Every entry below should be reproduced exactly; no picture is to be included.
Start of Block
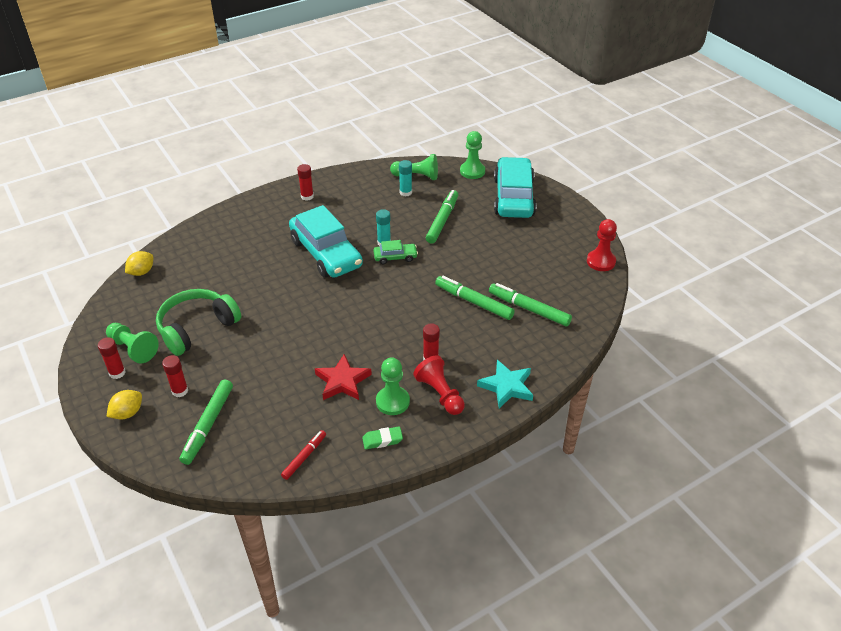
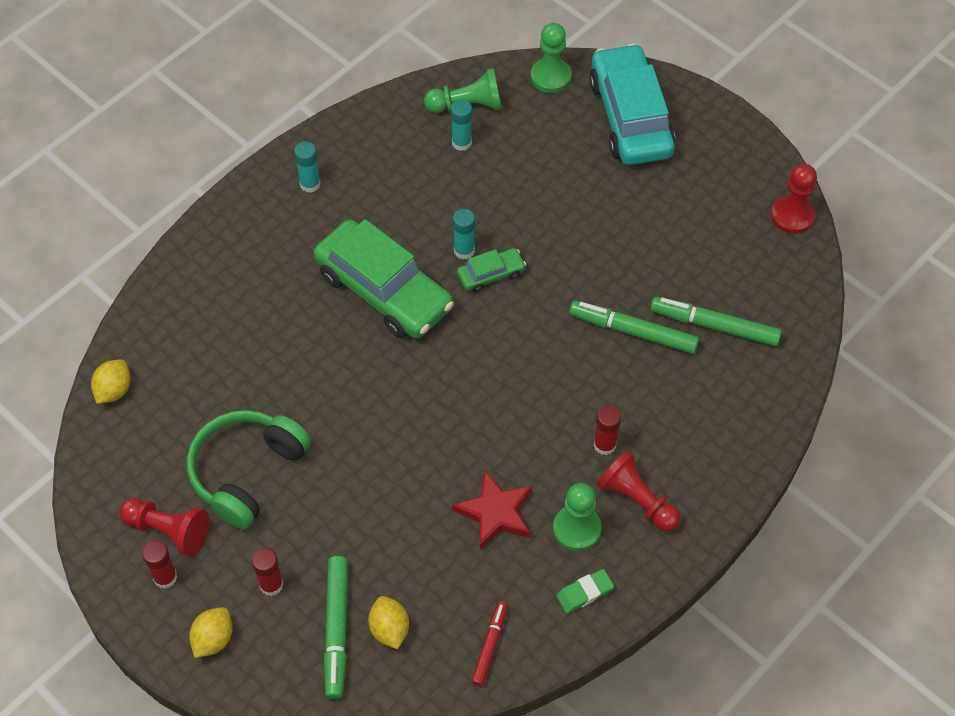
camera: 15 degrees left, 15 degrees up
(133, 349) = (168, 531): green pawn -> red pawn
(242, 432) = (389, 629): none -> yellow lemon
(307, 196) = (310, 184): red glue stick -> turquoise glue stick
(326, 253) = (383, 290): turquoise car -> green car
(442, 220) = (537, 187): green marker -> none
(507, 386) = (723, 466): turquoise star -> none

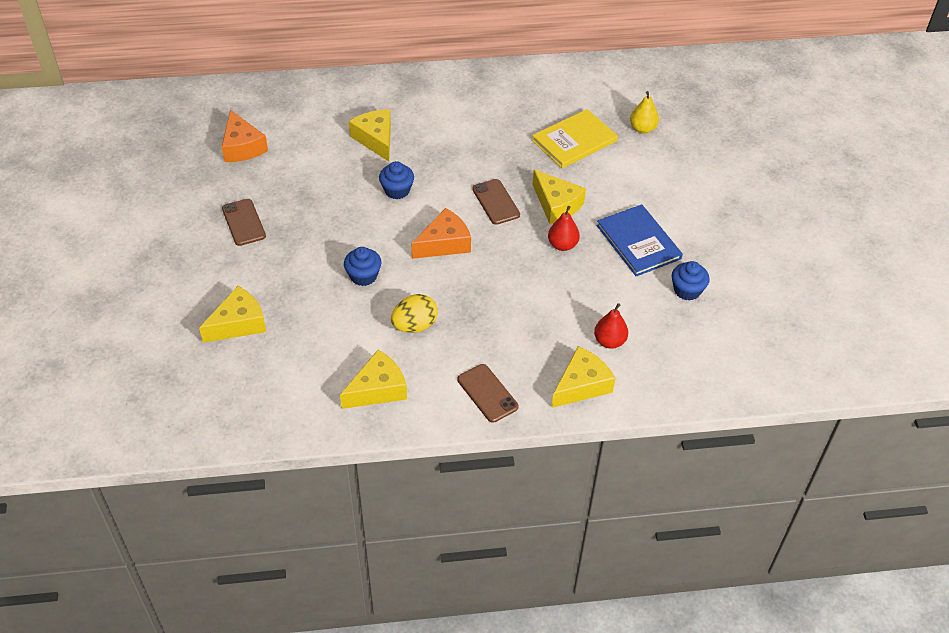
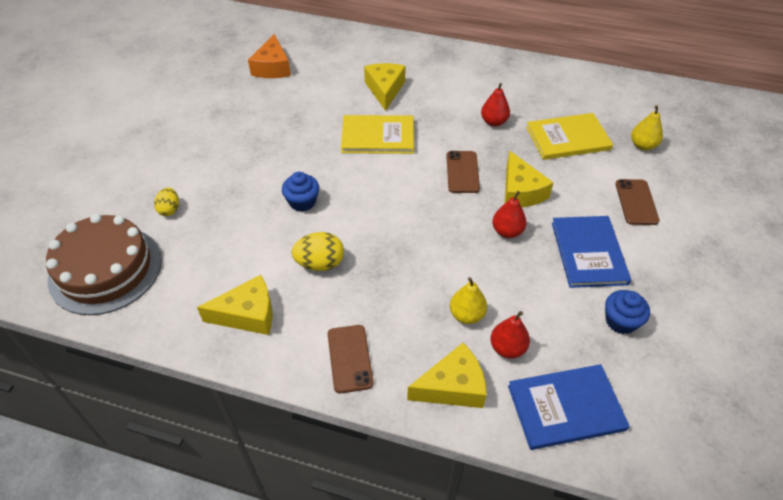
camera: 25 degrees right, 0 degrees up
(216, 397) = (105, 269): none -> brown cake
(238, 323) = (170, 209): yellow cheese -> yellow egg
(244, 222) = (233, 126): brown phone -> brown phone (636, 202)
(397, 190) = (378, 136): blue cupcake -> yellow book
(444, 243) = (393, 195): orange cheese -> none
(499, 143) = (493, 122): none -> red pear
(564, 326) = (466, 315): none -> yellow pear
(674, 370) = (565, 407): none -> blue book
End of Block
→ RESULT OF THE TASK
camera: 15 degrees left, 15 degrees up
(133, 349) = (168, 531): green pawn -> red pawn
(242, 432) = (389, 629): none -> yellow lemon
(307, 196) = (310, 184): red glue stick -> turquoise glue stick
(326, 253) = (383, 290): turquoise car -> green car
(442, 220) = (537, 187): green marker -> none
(507, 386) = (723, 466): turquoise star -> none

camera: 25 degrees right, 0 degrees up
(216, 397) = (105, 269): none -> brown cake
(238, 323) = (170, 209): yellow cheese -> yellow egg
(244, 222) = (233, 126): brown phone -> brown phone (636, 202)
(397, 190) = (378, 136): blue cupcake -> yellow book
(444, 243) = (393, 195): orange cheese -> none
(499, 143) = (493, 122): none -> red pear
(564, 326) = (466, 315): none -> yellow pear
(674, 370) = (565, 407): none -> blue book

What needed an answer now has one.